Leave out the pictures, and retype the remaining data exactly.
#### AVAILABLE RECORDS ####
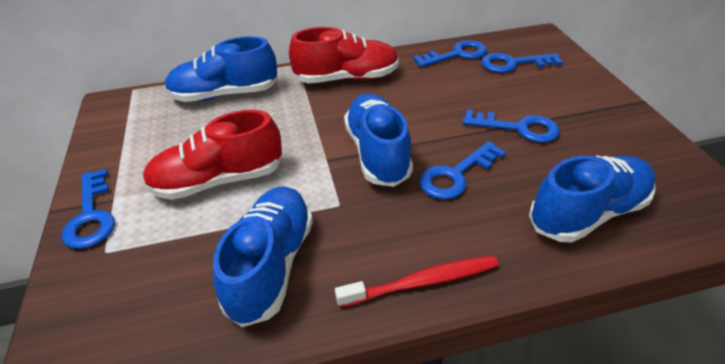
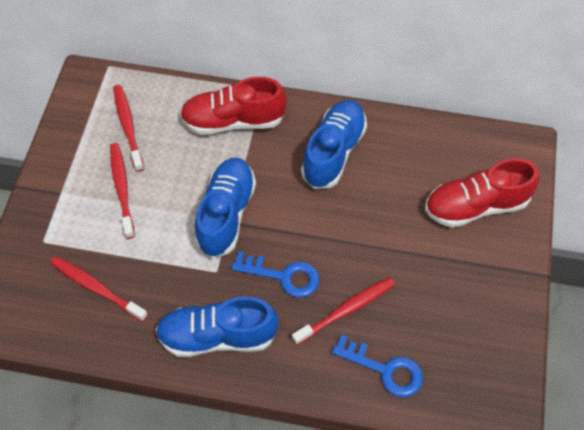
blue key: 5 -> 2
blue shoe: 4 -> 3
red toothbrush: 1 -> 4

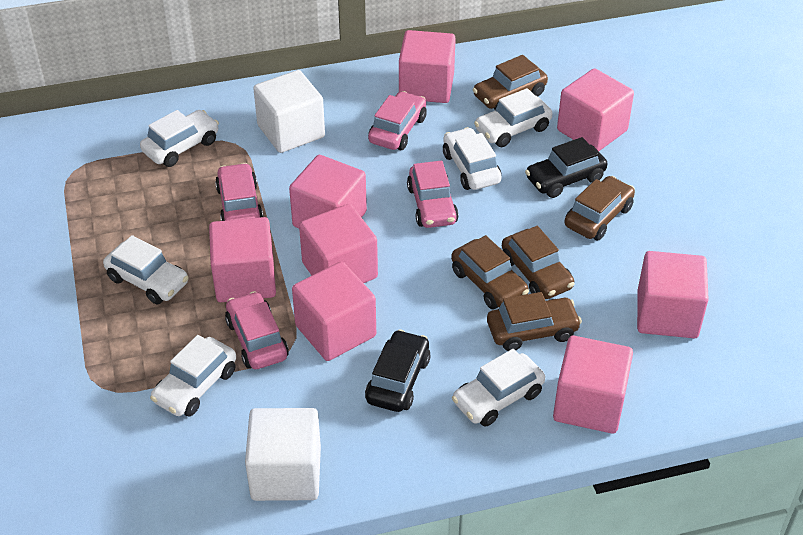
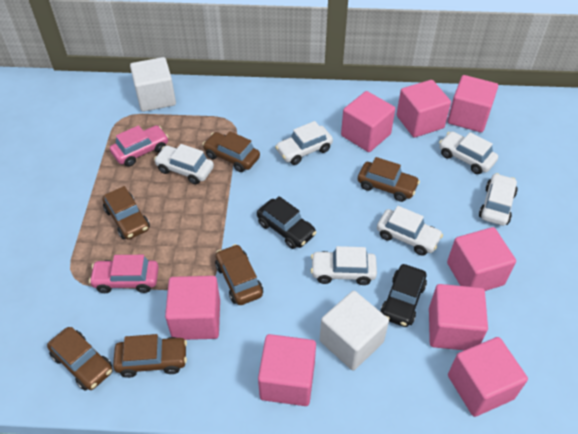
brown car: 5 -> 6
pink car: 4 -> 2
####
OUTPUT FOR THIS EXERCISE >>
blue key: 5 -> 2
blue shoe: 4 -> 3
red toothbrush: 1 -> 4

brown car: 5 -> 6
pink car: 4 -> 2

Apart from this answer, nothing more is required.